▸ **Directions**: All entries are to be transcribed verbatim, but images are not carried over.

▸ **Before-and-after scene images**:
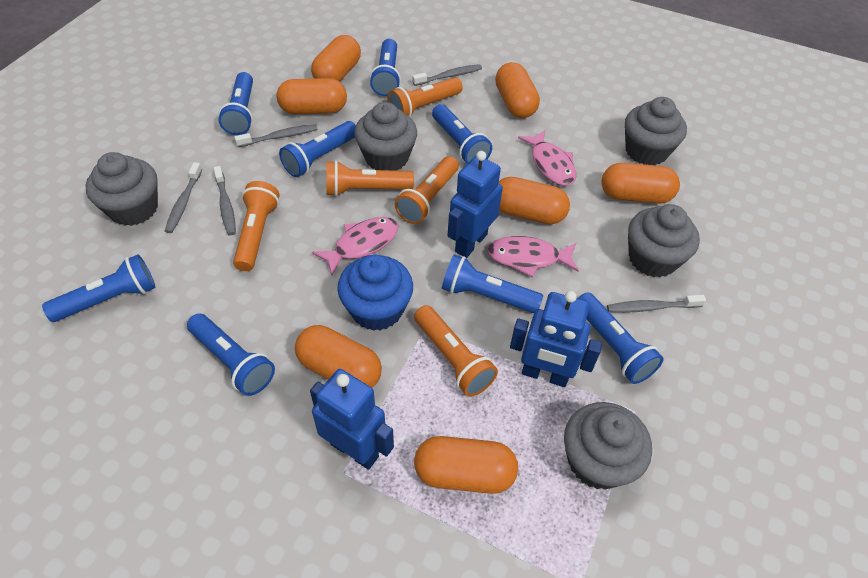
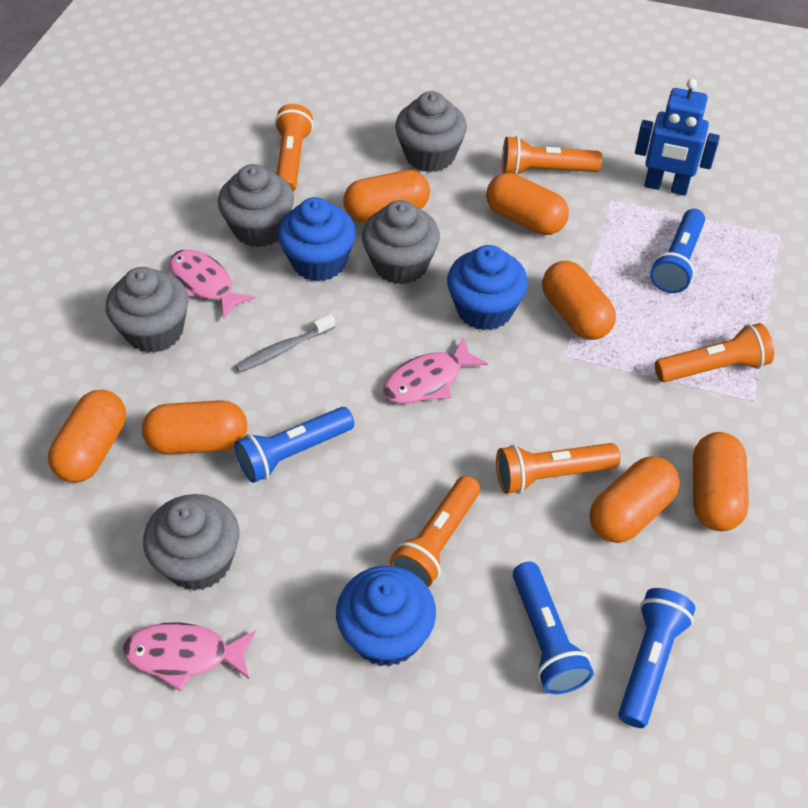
blue cupcake: 1 -> 3
blue flashlight: 8 -> 4
blue robot: 3 -> 1
grey toothbrush: 5 -> 1

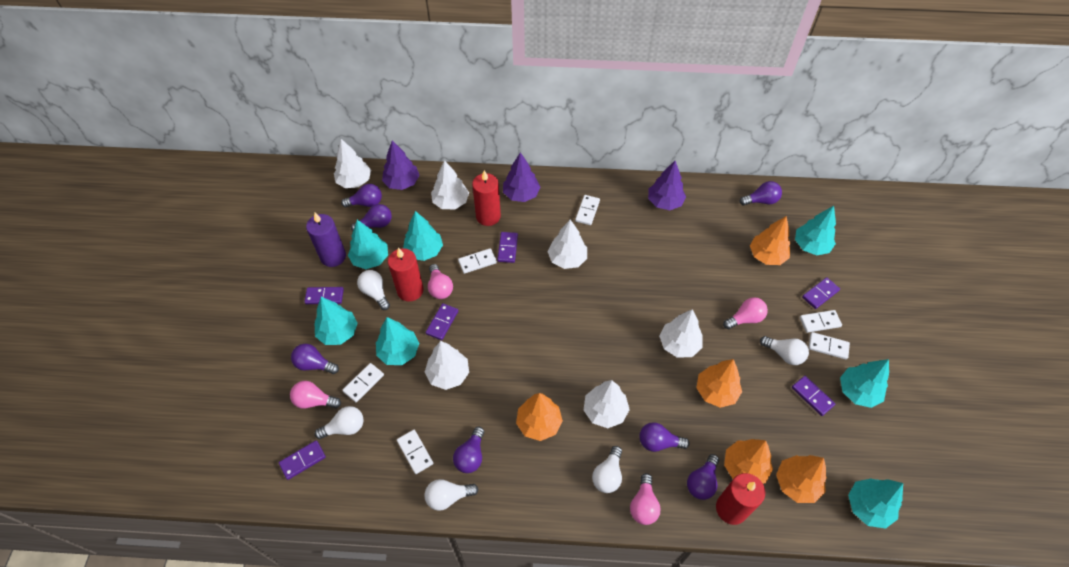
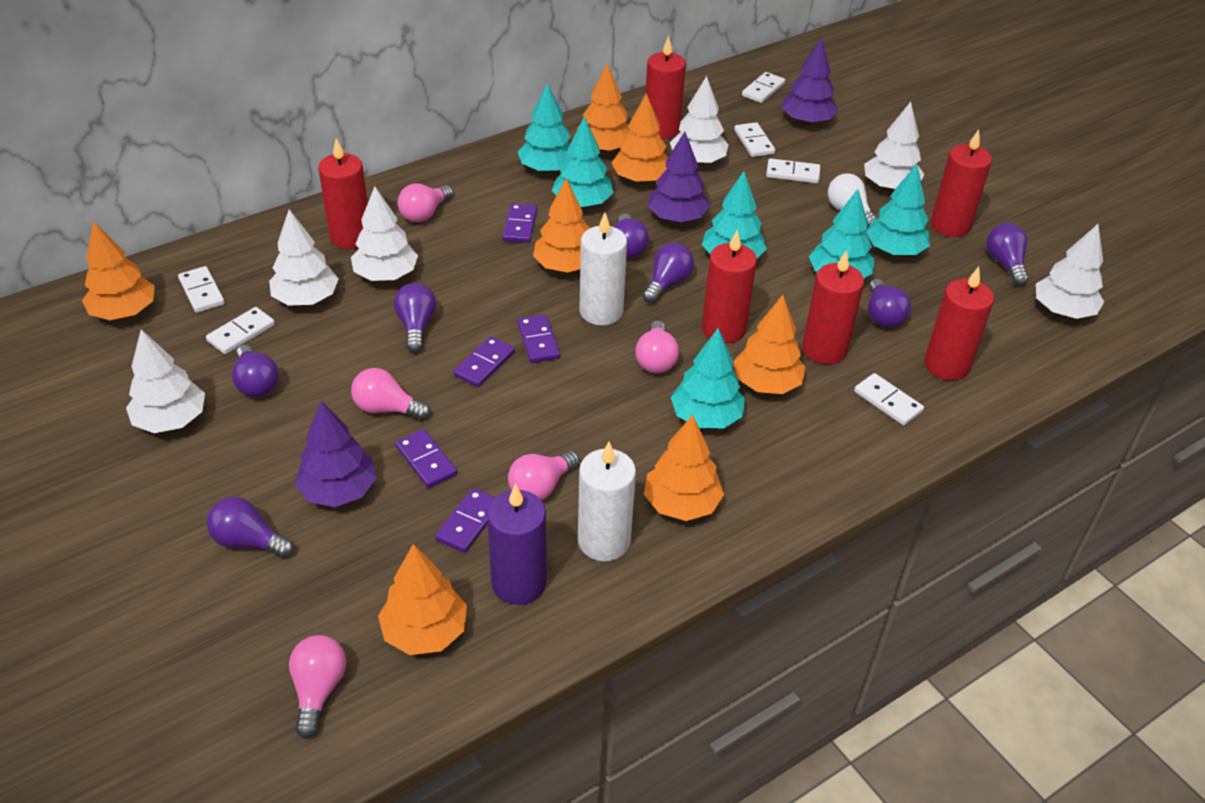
orange tree: 5 -> 7
pink light bulb: 4 -> 5
purple domino: 6 -> 5
red candle: 3 -> 6
turquoise tree: 7 -> 6
white candle: 0 -> 2
white light bulb: 5 -> 1

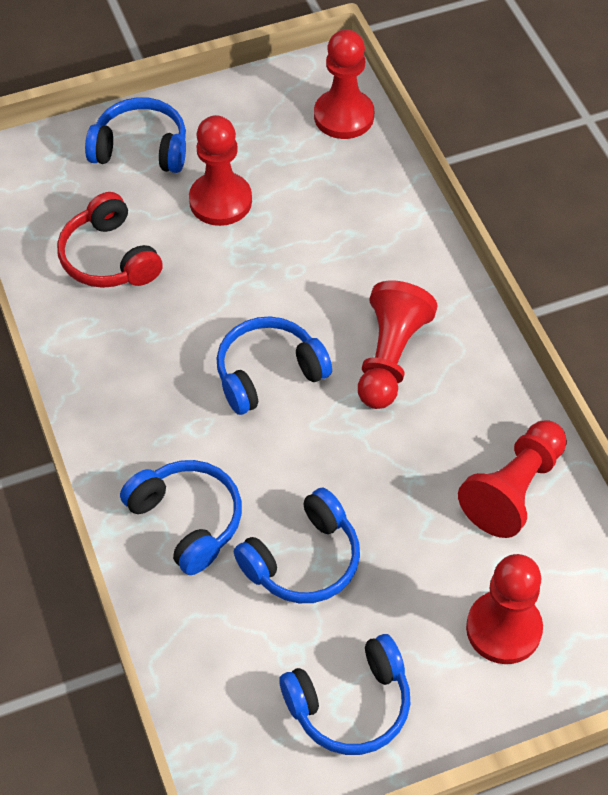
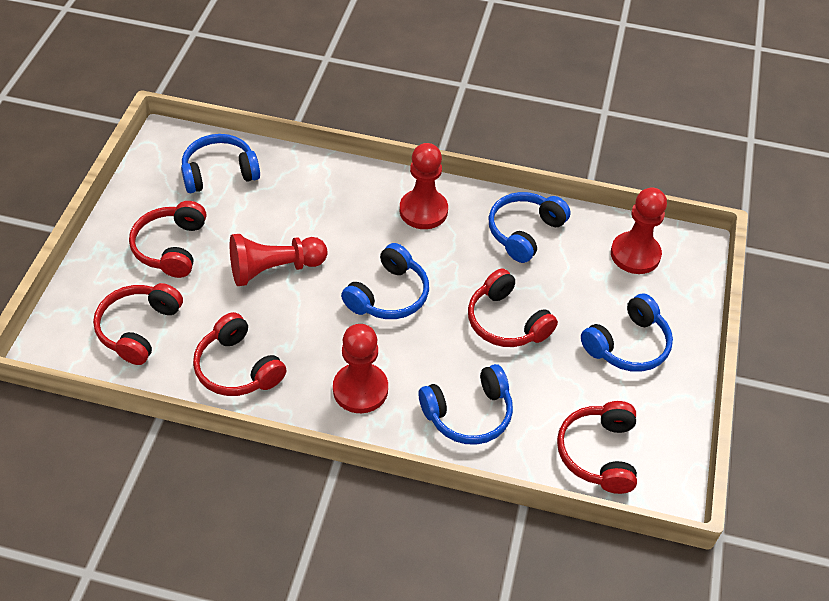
red headphones: 1 -> 5
red pawn: 5 -> 4

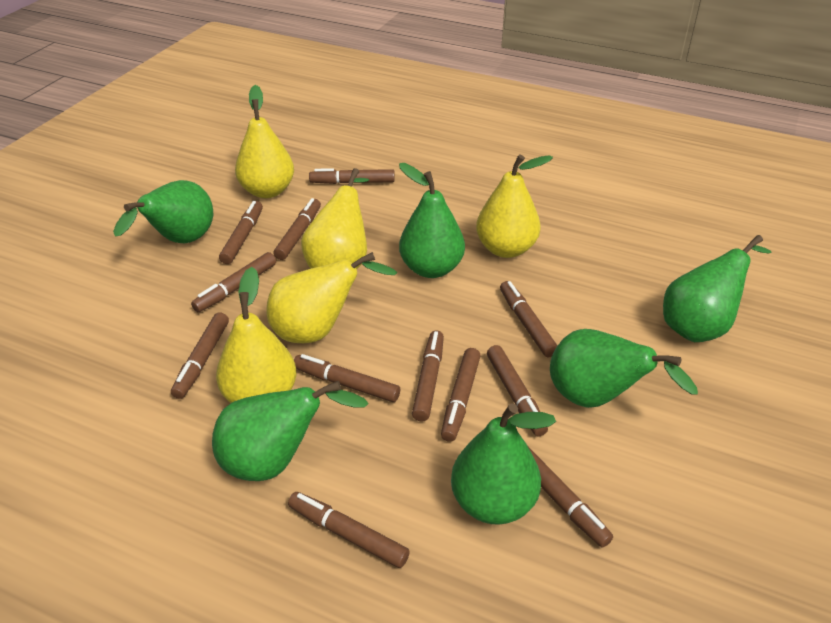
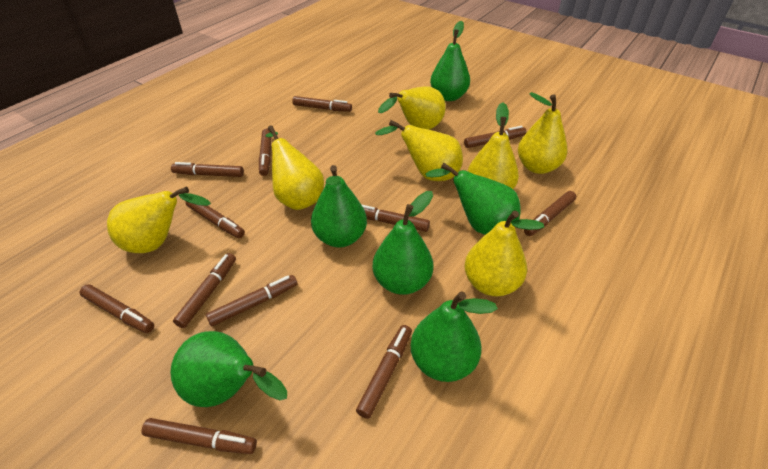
yellow pear: 5 -> 7

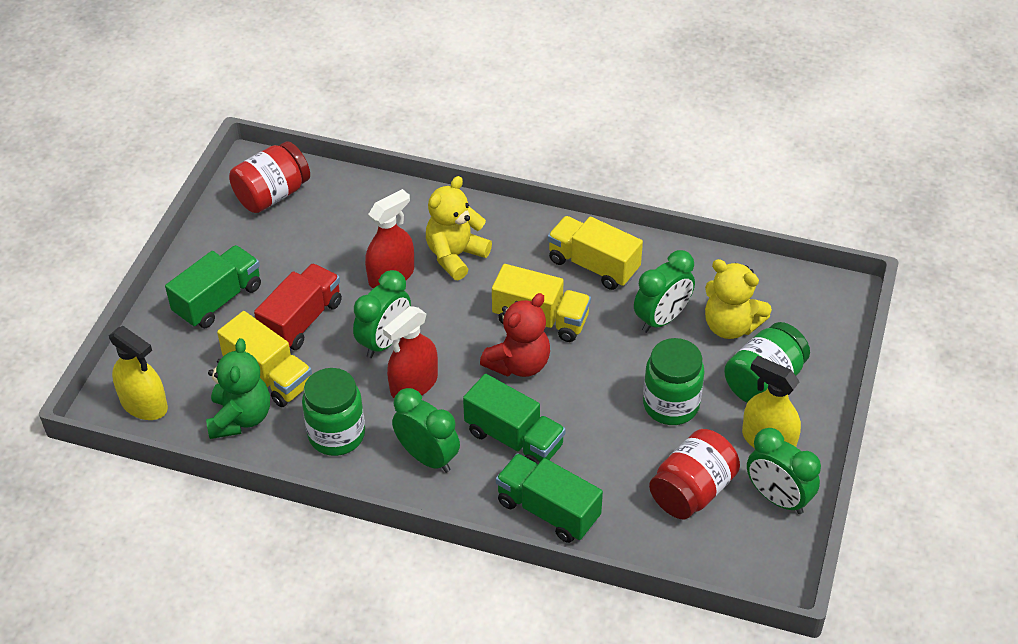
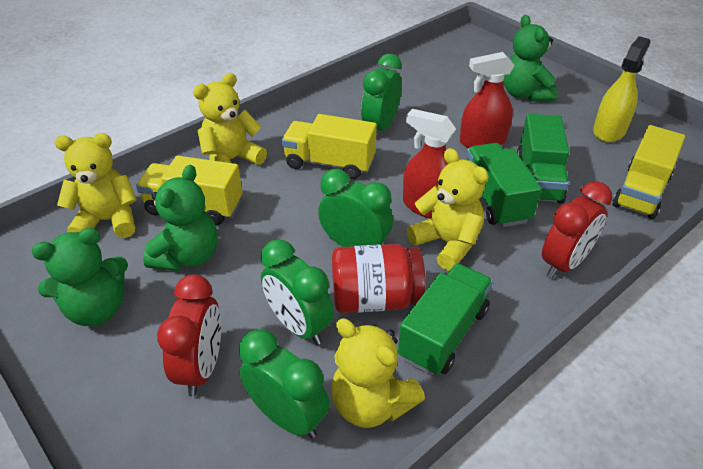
green jar: 3 -> 0
green teddy bear: 1 -> 3
red clock: 0 -> 2
red jar: 2 -> 1
red teddy bear: 1 -> 0
red truck: 1 -> 0
yellow spray bottle: 2 -> 1
yellow teddy bear: 2 -> 4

▸ **Answer box**:
blue cupcake: 1 -> 3
blue flashlight: 8 -> 4
blue robot: 3 -> 1
grey toothbrush: 5 -> 1

orange tree: 5 -> 7
pink light bulb: 4 -> 5
purple domino: 6 -> 5
red candle: 3 -> 6
turquoise tree: 7 -> 6
white candle: 0 -> 2
white light bulb: 5 -> 1

red headphones: 1 -> 5
red pawn: 5 -> 4

yellow pear: 5 -> 7

green jar: 3 -> 0
green teddy bear: 1 -> 3
red clock: 0 -> 2
red jar: 2 -> 1
red teddy bear: 1 -> 0
red truck: 1 -> 0
yellow spray bottle: 2 -> 1
yellow teddy bear: 2 -> 4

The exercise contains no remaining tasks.